(Records drawn from a dataset)
^^^^^^^^
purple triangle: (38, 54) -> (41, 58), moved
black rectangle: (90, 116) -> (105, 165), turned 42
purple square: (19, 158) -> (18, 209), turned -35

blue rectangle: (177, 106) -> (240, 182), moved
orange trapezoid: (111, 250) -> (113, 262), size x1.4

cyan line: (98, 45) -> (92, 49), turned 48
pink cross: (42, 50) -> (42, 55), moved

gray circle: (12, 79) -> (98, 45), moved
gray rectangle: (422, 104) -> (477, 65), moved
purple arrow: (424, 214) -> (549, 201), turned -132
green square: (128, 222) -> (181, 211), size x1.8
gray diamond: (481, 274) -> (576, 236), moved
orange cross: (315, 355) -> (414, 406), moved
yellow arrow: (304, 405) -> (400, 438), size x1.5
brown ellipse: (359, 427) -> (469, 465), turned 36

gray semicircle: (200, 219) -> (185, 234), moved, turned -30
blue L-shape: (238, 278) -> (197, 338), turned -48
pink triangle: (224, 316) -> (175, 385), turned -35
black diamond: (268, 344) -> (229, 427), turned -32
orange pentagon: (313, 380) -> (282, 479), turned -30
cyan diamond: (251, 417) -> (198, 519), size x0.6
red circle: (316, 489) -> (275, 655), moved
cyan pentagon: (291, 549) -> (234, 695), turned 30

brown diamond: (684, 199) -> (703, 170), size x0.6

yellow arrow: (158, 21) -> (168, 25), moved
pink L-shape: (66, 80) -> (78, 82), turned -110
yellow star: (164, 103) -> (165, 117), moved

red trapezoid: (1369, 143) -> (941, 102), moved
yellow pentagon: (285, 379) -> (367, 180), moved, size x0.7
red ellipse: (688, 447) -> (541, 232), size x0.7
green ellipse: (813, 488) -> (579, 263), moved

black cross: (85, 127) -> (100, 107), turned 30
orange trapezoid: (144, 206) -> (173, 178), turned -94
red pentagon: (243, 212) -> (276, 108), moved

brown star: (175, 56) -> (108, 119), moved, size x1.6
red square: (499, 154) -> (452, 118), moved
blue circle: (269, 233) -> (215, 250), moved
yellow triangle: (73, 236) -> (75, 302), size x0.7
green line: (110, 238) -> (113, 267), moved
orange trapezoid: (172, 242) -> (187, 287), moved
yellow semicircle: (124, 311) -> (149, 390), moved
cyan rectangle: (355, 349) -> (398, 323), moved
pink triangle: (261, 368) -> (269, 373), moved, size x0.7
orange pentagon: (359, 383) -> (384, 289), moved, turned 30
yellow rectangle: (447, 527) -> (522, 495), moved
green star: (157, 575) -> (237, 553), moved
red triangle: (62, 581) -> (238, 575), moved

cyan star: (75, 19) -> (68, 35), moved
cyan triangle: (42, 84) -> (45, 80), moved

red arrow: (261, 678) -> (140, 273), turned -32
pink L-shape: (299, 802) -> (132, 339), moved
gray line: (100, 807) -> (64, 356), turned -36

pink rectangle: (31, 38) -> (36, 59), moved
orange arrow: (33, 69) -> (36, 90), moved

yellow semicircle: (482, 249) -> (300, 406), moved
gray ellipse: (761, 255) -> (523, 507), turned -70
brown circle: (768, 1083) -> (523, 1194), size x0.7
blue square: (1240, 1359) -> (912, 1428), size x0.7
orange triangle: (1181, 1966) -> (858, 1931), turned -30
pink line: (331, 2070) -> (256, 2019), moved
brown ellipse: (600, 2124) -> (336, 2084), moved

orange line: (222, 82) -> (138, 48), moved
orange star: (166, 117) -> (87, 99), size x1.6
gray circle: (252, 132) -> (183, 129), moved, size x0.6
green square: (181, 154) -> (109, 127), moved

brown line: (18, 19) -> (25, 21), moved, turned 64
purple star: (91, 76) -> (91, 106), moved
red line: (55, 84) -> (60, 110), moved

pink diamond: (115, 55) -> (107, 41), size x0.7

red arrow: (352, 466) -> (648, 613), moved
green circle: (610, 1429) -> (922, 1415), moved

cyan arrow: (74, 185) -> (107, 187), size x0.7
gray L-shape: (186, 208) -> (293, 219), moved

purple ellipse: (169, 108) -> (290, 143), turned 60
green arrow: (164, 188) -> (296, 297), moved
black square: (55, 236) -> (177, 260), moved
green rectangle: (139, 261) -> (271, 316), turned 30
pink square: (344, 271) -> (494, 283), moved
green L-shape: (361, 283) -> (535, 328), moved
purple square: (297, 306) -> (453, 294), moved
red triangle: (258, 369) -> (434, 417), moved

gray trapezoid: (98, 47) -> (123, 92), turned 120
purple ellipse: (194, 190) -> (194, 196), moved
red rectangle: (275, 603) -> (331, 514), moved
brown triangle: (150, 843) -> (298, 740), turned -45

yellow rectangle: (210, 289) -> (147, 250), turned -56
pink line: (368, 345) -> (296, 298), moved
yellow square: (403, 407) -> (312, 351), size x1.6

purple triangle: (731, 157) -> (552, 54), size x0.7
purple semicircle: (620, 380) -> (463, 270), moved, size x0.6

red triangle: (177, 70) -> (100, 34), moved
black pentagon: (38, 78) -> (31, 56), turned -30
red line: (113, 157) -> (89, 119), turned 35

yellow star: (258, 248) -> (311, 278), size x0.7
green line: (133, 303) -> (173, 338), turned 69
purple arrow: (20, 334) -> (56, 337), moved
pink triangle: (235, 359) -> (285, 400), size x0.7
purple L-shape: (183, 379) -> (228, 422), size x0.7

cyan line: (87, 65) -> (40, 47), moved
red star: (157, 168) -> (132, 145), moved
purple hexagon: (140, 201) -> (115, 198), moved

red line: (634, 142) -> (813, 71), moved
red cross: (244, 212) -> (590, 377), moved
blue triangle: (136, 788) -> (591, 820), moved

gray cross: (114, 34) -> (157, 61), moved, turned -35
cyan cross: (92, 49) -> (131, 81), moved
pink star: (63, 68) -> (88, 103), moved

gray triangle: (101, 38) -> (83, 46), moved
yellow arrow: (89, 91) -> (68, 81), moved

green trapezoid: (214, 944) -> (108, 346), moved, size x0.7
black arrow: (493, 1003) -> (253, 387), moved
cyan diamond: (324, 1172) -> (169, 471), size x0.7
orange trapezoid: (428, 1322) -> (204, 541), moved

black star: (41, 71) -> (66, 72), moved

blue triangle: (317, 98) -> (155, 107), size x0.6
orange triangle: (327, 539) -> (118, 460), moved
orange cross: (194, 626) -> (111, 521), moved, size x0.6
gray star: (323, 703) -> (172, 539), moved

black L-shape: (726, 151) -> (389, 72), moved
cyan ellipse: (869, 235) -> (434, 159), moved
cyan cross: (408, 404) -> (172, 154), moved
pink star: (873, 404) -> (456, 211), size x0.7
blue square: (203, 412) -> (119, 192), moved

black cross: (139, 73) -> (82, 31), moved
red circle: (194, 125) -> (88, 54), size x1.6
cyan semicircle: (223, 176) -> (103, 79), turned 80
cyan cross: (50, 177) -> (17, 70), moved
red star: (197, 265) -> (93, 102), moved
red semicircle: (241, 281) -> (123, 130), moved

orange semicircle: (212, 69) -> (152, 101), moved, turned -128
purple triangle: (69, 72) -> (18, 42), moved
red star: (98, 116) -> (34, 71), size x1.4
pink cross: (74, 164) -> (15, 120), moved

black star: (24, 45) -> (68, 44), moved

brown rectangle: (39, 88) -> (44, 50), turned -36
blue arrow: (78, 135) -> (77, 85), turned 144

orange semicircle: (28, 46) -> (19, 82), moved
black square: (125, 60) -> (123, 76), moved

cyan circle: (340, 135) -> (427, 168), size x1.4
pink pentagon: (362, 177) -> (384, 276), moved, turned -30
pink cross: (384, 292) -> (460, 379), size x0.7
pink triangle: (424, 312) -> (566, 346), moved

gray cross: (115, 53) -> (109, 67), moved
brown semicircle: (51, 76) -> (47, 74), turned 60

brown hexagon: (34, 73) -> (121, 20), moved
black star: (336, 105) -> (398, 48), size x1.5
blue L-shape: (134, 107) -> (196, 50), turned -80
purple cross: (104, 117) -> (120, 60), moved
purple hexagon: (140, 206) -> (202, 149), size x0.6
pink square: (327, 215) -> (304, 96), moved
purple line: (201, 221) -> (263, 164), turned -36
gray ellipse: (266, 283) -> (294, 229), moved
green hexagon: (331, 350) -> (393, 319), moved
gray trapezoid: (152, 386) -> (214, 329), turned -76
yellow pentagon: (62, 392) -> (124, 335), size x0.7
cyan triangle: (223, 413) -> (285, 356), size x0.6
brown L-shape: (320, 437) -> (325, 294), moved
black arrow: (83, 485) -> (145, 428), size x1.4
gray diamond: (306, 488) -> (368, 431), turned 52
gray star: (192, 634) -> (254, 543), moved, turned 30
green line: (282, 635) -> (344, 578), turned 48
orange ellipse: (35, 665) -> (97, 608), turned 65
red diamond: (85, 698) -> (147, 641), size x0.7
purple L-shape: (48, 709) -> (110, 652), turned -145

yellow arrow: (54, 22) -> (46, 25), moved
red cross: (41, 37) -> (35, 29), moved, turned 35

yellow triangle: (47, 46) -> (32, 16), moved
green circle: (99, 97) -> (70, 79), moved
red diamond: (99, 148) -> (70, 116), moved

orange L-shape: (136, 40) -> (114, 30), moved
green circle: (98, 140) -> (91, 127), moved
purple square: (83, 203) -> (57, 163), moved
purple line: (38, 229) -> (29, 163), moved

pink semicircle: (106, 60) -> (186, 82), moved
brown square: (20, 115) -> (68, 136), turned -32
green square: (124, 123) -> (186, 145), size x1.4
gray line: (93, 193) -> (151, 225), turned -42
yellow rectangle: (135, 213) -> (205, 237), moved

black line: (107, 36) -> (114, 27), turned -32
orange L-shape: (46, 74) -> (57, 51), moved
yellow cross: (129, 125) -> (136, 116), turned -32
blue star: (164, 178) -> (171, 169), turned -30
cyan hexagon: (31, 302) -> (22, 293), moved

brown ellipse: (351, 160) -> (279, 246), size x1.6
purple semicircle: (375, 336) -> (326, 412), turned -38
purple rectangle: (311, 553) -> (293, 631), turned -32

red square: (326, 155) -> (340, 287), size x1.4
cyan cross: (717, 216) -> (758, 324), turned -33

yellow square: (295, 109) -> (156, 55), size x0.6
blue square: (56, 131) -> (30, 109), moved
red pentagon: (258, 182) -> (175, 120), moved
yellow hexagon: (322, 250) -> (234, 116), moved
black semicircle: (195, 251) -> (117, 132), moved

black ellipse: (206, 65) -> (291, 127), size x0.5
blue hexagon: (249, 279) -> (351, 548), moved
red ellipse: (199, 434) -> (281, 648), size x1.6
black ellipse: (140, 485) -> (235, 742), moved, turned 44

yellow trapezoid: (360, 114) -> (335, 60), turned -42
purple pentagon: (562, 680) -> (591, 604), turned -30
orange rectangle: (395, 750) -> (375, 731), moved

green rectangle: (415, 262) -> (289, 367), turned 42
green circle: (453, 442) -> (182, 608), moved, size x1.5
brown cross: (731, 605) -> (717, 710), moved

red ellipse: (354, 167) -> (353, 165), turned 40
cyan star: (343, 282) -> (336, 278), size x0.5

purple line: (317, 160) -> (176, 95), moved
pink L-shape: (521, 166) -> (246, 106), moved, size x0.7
^^^^^^^^
Your goal
Return only the lines running from the line with "black ellipse: (206, 65)" to the last line of the records, both included, exactly as written.

Output
black ellipse: (206, 65) -> (291, 127), size x0.5
blue hexagon: (249, 279) -> (351, 548), moved
red ellipse: (199, 434) -> (281, 648), size x1.6
black ellipse: (140, 485) -> (235, 742), moved, turned 44

yellow trapezoid: (360, 114) -> (335, 60), turned -42
purple pentagon: (562, 680) -> (591, 604), turned -30
orange rectangle: (395, 750) -> (375, 731), moved

green rectangle: (415, 262) -> (289, 367), turned 42
green circle: (453, 442) -> (182, 608), moved, size x1.5
brown cross: (731, 605) -> (717, 710), moved

red ellipse: (354, 167) -> (353, 165), turned 40
cyan star: (343, 282) -> (336, 278), size x0.5

purple line: (317, 160) -> (176, 95), moved
pink L-shape: (521, 166) -> (246, 106), moved, size x0.7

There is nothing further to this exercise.